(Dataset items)
§

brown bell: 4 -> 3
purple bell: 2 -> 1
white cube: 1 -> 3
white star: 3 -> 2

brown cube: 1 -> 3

§

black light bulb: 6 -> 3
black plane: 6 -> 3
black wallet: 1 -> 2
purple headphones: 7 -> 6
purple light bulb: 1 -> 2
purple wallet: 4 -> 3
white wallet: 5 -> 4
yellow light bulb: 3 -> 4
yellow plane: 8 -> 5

§

* Your goal: Using the data above, reproduce exactly the lines from the line that contains "purple light bulb: 1 -> 2" through the line that contains "yellow plane: 8 -> 5", including both.

* Answer to this problem:
purple light bulb: 1 -> 2
purple wallet: 4 -> 3
white wallet: 5 -> 4
yellow light bulb: 3 -> 4
yellow plane: 8 -> 5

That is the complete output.